# [WHAT IS ASKED]
Copy from the material below the part that starts with the line containing "Karachi: 7:04 -> 7:06" and ends with the line containing "Beijing: 11:44 -> 2:44", including both of those lines.

# [DATA EXTRACT]
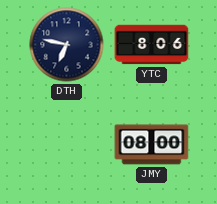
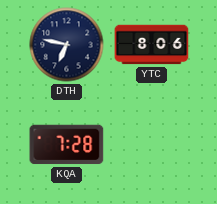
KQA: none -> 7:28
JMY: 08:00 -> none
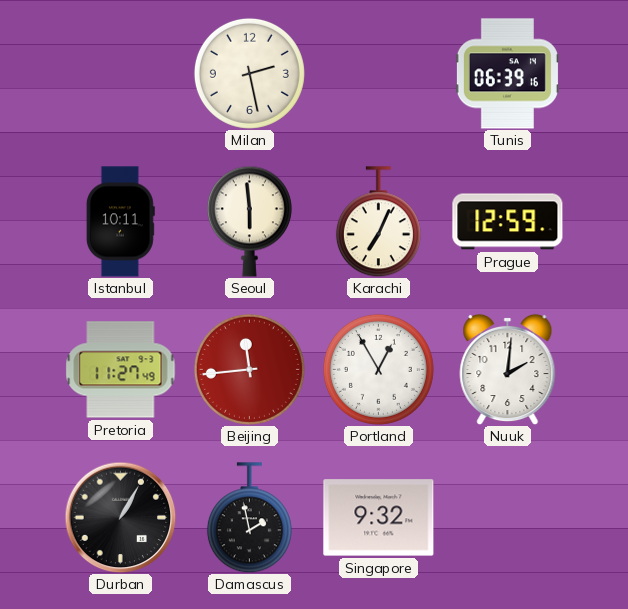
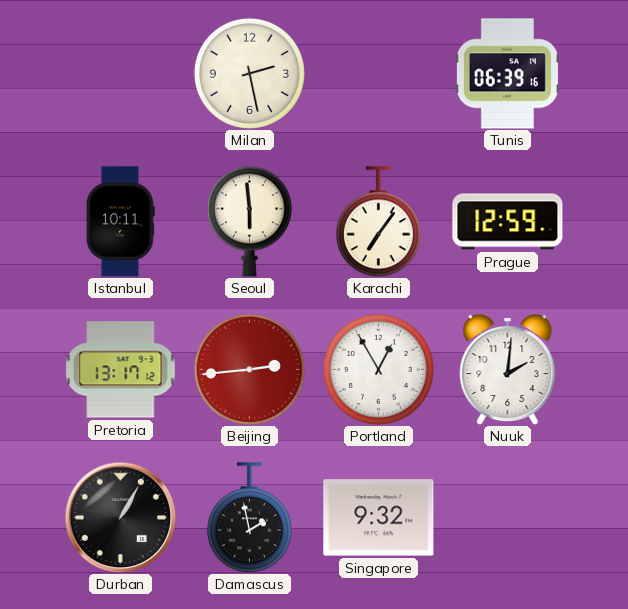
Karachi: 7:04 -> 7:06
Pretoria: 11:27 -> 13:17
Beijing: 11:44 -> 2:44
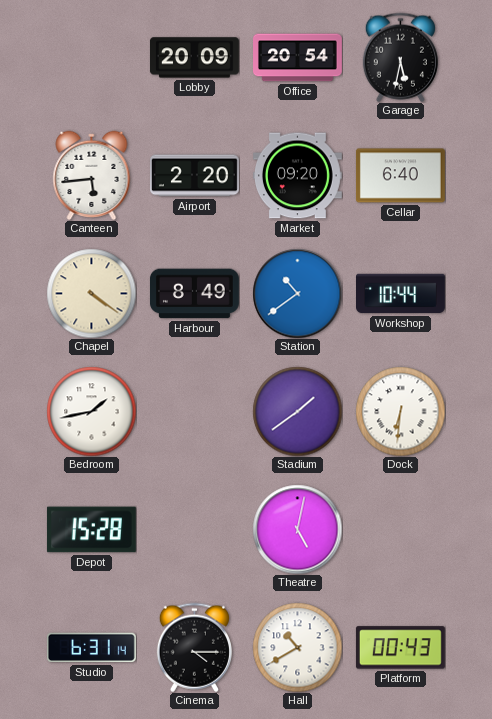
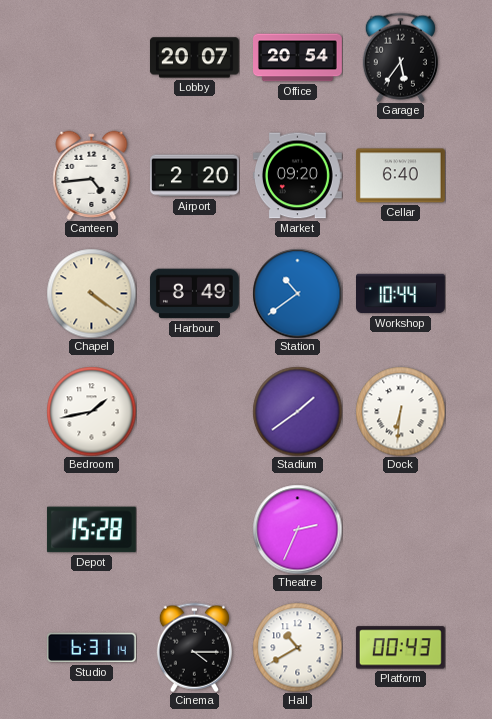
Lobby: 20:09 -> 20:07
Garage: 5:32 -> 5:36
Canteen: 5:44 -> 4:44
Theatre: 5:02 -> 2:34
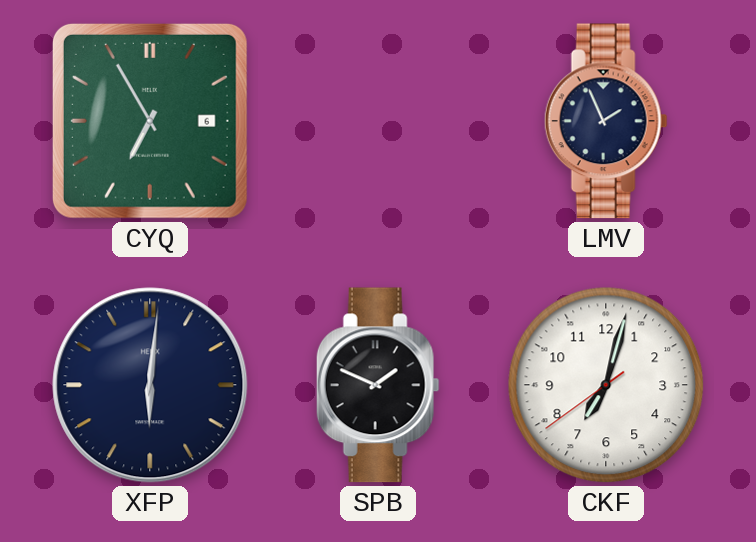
==
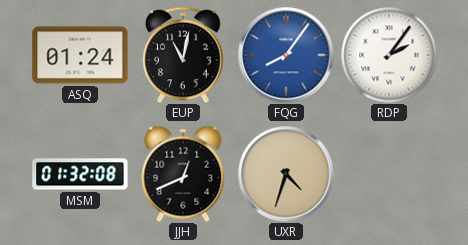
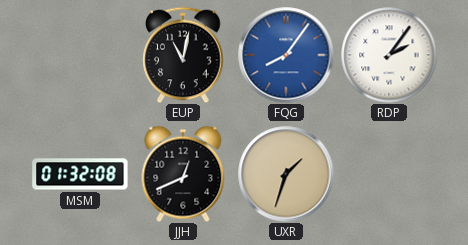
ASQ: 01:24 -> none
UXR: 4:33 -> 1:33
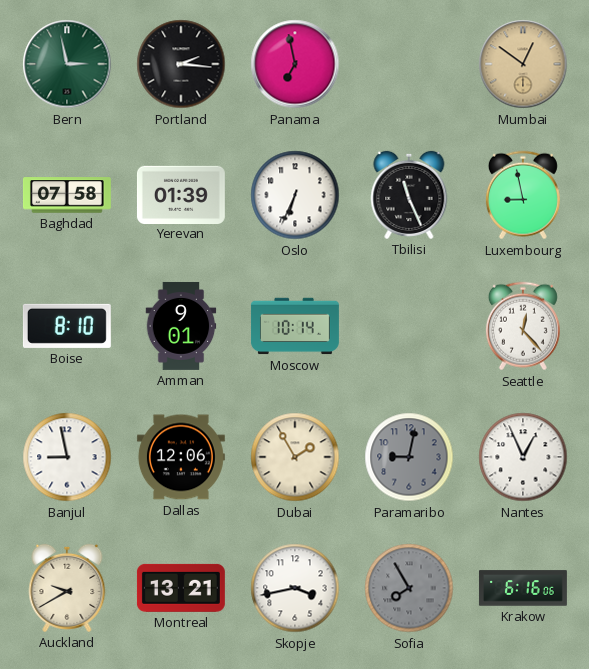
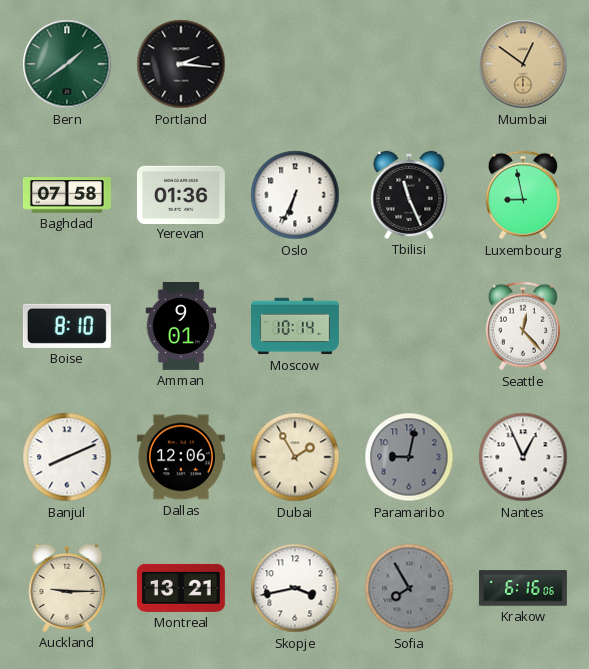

# [EXERCISE SOLUTION]
Karachi: 7:04 -> 7:06
Pretoria: 11:27 -> 13:17
Beijing: 11:44 -> 2:44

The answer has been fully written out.